Instructions for the task
Below are some records; output exactly the lines from the line with "Someone took away the cartera" to the line with "Someone carried the pelota", both ends kept, and nothing more.

Segment Open

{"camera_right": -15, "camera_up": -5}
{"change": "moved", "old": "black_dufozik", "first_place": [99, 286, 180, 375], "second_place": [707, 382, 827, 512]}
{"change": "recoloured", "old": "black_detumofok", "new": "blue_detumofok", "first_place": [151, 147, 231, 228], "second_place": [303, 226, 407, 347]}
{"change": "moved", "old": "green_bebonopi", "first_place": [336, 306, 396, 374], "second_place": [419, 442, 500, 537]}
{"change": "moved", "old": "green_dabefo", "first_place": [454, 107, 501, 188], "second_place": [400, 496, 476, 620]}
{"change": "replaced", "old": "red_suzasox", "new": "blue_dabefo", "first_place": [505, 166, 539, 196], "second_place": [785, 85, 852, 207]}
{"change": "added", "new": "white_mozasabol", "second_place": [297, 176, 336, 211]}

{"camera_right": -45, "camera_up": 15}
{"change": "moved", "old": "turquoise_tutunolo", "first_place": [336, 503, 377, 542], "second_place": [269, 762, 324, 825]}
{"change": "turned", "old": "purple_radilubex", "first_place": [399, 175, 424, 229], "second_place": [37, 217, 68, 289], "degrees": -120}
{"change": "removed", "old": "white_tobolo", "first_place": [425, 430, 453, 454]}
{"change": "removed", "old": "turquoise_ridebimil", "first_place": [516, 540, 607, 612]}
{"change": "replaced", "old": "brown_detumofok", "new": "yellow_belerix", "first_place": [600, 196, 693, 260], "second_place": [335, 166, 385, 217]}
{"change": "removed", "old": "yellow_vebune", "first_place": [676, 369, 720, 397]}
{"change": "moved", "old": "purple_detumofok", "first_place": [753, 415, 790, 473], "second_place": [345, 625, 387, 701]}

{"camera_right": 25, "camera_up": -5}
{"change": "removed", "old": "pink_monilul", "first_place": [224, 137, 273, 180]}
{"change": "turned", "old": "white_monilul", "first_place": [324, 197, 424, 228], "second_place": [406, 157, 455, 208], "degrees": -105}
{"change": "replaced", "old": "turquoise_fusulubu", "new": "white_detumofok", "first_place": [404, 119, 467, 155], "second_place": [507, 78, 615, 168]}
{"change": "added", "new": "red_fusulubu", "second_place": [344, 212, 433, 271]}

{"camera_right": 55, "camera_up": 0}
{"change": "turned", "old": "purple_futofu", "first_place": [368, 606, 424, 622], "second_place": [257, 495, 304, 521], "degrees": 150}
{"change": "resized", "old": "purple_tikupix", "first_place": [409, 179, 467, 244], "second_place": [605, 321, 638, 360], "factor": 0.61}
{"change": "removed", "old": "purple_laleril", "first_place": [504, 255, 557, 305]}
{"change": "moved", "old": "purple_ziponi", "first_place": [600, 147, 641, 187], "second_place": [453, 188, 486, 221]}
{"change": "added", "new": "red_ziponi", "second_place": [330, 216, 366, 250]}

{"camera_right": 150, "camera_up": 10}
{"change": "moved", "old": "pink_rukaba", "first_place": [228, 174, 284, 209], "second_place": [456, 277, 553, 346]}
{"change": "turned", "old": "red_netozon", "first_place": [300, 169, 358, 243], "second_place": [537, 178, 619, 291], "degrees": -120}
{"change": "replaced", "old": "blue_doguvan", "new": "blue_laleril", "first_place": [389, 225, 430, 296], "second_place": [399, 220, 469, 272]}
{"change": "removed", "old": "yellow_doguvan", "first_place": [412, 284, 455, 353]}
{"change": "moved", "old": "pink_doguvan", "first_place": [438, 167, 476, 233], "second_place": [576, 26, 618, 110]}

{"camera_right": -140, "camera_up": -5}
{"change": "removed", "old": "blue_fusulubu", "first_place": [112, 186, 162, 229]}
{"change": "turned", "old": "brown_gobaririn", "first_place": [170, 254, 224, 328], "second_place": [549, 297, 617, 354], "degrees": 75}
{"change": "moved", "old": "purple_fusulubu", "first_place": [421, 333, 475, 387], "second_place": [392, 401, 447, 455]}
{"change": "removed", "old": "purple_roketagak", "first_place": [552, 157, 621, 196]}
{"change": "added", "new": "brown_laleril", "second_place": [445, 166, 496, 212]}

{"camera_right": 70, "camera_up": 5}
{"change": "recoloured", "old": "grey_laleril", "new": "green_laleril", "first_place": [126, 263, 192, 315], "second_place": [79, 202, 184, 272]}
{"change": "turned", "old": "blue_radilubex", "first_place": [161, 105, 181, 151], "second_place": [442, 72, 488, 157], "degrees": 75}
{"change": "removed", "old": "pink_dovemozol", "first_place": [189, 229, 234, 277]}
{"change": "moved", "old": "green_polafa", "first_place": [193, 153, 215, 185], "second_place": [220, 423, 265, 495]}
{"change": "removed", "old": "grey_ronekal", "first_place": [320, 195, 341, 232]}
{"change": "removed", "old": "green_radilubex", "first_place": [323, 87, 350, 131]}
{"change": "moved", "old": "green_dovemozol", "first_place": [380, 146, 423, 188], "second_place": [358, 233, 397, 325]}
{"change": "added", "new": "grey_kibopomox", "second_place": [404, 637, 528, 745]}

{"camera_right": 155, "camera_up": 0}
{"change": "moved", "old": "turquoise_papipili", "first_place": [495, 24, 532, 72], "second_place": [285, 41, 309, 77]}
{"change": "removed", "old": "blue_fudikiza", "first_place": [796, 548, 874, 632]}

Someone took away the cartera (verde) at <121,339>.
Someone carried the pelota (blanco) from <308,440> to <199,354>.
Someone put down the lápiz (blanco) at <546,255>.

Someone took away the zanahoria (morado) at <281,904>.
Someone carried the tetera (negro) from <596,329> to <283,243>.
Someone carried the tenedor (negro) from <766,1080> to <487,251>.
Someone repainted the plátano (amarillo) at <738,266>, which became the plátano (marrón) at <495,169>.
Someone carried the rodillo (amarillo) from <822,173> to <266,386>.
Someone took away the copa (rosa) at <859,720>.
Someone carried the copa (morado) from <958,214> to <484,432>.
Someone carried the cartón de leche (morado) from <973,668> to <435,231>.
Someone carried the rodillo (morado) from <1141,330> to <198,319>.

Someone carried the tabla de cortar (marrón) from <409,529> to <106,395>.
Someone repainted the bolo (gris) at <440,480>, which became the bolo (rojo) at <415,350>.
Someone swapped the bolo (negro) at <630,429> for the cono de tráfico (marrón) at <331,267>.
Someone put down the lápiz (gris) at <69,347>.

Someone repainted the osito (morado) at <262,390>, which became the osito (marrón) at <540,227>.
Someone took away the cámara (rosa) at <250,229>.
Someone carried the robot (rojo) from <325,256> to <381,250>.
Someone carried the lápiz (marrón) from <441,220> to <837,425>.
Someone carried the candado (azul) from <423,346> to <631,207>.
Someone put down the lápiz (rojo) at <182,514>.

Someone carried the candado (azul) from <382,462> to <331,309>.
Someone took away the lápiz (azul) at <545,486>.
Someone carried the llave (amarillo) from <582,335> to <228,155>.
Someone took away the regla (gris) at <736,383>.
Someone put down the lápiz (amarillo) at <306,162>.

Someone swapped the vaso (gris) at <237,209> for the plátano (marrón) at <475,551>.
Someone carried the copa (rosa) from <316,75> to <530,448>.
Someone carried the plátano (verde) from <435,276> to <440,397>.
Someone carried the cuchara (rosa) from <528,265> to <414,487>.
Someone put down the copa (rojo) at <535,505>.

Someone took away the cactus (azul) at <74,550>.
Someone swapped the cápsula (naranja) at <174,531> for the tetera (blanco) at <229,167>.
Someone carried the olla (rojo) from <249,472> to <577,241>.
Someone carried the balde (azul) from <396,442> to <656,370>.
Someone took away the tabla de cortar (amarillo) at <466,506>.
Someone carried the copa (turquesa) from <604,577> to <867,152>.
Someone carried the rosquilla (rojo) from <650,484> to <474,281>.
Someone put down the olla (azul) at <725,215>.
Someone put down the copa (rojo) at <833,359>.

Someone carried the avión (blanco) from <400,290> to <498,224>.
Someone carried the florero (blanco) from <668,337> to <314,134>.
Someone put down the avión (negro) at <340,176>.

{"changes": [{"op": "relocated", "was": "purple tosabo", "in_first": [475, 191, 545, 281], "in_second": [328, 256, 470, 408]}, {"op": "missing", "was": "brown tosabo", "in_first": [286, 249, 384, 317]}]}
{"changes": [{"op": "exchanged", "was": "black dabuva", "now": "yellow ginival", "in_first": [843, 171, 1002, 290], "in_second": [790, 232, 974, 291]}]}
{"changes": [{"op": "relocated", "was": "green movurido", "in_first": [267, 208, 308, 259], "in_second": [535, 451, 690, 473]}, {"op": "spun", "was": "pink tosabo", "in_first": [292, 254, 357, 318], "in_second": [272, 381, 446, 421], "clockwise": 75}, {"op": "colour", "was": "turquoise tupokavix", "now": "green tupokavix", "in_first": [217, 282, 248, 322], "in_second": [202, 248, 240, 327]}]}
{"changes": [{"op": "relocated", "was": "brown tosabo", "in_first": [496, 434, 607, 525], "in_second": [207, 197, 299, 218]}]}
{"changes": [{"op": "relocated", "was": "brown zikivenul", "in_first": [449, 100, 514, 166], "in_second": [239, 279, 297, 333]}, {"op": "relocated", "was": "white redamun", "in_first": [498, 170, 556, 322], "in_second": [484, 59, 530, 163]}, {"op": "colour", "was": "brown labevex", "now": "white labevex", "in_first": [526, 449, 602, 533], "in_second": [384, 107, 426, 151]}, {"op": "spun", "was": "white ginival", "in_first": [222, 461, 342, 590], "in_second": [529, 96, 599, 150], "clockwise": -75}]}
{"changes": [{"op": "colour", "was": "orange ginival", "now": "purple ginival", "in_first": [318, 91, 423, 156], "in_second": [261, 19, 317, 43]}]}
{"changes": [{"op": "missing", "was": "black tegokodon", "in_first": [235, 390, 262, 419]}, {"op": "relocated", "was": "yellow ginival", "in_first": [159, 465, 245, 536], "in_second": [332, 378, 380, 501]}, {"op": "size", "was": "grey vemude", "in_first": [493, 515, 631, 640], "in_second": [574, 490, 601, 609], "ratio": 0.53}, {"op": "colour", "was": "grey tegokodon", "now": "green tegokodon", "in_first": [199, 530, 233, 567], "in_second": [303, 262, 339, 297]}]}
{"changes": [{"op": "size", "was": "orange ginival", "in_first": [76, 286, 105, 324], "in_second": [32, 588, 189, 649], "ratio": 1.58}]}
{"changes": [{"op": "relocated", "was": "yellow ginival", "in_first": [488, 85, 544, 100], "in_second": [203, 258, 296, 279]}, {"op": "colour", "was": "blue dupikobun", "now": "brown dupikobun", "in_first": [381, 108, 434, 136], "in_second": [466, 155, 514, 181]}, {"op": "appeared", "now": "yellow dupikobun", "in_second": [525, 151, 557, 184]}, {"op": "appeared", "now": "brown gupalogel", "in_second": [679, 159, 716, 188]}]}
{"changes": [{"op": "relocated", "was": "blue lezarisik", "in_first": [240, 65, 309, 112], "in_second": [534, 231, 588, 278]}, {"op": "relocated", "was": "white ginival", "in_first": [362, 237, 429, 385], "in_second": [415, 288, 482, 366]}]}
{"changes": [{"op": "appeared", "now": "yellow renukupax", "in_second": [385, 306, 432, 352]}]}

Segment Closed

Written response
Someone took away the cartera (verde) at <121,339>.
Someone carried the pelota (blanco) from <308,440> to <199,354>.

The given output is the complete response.